(Structured diff data)
=== Section Start ===

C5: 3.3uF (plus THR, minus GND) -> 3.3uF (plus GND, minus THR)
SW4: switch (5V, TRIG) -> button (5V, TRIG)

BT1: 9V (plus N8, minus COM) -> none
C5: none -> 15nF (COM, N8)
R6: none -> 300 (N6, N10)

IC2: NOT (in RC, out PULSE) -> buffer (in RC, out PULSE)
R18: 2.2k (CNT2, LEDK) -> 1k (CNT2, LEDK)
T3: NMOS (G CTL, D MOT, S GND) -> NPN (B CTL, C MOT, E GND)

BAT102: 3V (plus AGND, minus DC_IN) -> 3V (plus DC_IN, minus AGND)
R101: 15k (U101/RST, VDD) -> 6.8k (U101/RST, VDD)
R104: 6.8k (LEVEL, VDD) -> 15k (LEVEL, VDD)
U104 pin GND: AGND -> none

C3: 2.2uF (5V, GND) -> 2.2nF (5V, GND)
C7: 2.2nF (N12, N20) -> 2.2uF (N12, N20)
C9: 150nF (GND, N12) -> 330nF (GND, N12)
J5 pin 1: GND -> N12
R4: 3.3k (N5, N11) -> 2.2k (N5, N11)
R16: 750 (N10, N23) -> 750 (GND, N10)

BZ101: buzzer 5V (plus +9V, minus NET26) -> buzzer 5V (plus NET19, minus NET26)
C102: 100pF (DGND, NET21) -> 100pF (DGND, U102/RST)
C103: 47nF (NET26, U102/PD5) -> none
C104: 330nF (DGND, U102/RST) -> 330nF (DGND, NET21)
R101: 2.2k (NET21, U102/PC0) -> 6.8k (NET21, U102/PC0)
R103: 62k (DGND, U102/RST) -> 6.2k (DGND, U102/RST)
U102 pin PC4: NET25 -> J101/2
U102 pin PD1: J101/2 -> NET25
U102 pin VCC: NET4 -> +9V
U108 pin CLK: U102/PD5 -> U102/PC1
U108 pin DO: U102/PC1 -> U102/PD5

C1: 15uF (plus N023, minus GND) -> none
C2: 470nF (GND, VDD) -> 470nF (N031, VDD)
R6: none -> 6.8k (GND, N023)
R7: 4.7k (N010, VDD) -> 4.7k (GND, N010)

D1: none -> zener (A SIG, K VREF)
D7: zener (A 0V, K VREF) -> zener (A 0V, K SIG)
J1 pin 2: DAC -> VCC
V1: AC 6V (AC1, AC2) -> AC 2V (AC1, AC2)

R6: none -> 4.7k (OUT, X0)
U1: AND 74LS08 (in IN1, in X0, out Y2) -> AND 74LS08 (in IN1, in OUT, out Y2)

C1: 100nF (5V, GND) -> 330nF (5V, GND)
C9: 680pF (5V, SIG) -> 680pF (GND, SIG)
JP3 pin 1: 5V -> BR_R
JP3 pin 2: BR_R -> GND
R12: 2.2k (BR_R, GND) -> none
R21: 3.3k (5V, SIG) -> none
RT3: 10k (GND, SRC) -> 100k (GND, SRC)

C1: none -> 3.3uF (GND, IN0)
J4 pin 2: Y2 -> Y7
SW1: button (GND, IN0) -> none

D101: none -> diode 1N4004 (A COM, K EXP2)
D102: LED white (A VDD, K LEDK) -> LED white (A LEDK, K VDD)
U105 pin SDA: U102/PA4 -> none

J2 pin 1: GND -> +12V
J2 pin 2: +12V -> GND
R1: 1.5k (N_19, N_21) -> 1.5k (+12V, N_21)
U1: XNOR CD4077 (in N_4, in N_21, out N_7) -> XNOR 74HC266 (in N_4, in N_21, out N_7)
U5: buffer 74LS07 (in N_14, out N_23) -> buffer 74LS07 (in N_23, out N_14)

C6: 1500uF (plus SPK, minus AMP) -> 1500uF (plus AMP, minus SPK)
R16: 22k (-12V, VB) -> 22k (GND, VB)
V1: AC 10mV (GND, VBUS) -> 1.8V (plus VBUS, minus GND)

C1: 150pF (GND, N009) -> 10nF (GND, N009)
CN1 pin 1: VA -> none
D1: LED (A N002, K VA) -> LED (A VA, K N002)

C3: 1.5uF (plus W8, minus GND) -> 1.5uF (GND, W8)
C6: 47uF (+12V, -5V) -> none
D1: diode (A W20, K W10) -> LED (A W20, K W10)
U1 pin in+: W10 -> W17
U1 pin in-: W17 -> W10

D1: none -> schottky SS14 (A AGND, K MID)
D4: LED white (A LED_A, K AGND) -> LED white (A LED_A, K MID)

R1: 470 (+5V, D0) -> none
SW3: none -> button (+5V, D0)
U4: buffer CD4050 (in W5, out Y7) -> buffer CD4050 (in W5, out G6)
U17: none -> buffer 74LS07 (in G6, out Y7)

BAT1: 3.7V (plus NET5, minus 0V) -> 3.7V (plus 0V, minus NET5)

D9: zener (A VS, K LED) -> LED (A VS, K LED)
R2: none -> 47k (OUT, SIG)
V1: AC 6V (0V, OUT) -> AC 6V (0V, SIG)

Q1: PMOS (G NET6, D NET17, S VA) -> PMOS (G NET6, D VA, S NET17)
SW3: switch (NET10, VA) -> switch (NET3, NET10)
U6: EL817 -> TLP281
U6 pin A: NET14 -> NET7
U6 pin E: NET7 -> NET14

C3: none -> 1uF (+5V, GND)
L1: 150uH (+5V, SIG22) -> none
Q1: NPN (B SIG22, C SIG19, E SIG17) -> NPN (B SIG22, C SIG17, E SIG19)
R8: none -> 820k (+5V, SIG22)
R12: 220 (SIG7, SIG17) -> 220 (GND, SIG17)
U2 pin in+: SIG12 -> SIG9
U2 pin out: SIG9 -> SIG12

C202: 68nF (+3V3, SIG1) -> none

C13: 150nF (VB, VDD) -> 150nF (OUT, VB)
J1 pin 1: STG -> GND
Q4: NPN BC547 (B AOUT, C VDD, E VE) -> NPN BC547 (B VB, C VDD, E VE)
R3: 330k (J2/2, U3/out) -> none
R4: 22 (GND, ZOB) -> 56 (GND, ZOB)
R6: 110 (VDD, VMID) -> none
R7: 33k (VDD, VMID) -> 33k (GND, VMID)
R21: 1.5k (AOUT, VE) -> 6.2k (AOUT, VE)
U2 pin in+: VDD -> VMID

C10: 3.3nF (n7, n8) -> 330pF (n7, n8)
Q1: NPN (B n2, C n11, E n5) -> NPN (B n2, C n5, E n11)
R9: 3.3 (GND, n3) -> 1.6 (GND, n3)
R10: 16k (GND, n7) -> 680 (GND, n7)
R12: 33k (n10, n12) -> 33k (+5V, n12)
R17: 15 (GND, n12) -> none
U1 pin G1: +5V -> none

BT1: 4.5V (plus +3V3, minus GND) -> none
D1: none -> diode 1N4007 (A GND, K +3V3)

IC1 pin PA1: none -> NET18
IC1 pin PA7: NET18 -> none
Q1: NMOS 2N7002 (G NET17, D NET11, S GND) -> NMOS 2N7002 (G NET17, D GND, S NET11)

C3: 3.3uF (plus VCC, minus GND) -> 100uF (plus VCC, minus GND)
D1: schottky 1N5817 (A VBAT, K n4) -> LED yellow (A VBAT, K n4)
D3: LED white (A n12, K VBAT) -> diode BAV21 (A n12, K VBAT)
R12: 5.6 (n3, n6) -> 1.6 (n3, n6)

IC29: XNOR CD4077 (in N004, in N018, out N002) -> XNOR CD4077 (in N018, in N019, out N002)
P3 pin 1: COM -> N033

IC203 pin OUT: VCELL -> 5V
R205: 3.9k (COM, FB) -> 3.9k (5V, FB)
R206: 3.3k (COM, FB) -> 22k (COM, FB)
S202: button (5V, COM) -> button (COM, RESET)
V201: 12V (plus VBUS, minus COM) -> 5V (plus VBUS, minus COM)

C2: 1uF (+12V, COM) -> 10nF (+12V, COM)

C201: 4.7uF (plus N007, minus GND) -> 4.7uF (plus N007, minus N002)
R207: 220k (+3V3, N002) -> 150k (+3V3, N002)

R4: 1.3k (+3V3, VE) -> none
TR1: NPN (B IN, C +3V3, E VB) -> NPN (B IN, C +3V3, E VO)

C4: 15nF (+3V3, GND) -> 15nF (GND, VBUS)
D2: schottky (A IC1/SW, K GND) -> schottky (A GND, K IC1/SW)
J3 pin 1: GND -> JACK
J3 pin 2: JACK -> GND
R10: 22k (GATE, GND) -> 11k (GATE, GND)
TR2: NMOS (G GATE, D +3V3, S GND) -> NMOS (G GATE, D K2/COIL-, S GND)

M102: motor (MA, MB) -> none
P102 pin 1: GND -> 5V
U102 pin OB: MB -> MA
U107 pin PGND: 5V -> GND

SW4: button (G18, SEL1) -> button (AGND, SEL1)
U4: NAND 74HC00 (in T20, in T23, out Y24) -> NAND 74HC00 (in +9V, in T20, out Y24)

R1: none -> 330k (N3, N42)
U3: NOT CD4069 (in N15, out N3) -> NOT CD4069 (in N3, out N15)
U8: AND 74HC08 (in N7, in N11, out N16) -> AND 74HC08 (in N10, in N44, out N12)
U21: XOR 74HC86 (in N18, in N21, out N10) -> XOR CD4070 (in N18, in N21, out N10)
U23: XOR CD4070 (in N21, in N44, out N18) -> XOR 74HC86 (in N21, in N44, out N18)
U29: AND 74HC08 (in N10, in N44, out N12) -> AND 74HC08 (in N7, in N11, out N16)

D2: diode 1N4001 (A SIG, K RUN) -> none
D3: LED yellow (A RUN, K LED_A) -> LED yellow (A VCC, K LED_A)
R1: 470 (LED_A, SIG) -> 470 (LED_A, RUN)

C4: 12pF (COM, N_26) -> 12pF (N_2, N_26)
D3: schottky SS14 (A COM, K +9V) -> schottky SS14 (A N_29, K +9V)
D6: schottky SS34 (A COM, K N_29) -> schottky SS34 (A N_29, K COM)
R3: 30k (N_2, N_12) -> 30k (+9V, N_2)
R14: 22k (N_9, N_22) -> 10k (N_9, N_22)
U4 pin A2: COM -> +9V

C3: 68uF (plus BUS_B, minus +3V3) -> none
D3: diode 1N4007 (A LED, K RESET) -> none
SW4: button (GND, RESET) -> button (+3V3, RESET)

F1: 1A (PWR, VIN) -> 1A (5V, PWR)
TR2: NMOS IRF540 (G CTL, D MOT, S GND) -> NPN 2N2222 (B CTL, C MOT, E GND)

=== Section End ===

Going back over the entries above, copy word for word every line from the one that has "D2: diode 1N4001 (A SIG, K RUN) -> none" on through the one that has "U4 pin A2: COM -> +9V".

**OUTPUT FOR THIS EXERCISE**
D2: diode 1N4001 (A SIG, K RUN) -> none
D3: LED yellow (A RUN, K LED_A) -> LED yellow (A VCC, K LED_A)
R1: 470 (LED_A, SIG) -> 470 (LED_A, RUN)

C4: 12pF (COM, N_26) -> 12pF (N_2, N_26)
D3: schottky SS14 (A COM, K +9V) -> schottky SS14 (A N_29, K +9V)
D6: schottky SS34 (A COM, K N_29) -> schottky SS34 (A N_29, K COM)
R3: 30k (N_2, N_12) -> 30k (+9V, N_2)
R14: 22k (N_9, N_22) -> 10k (N_9, N_22)
U4 pin A2: COM -> +9V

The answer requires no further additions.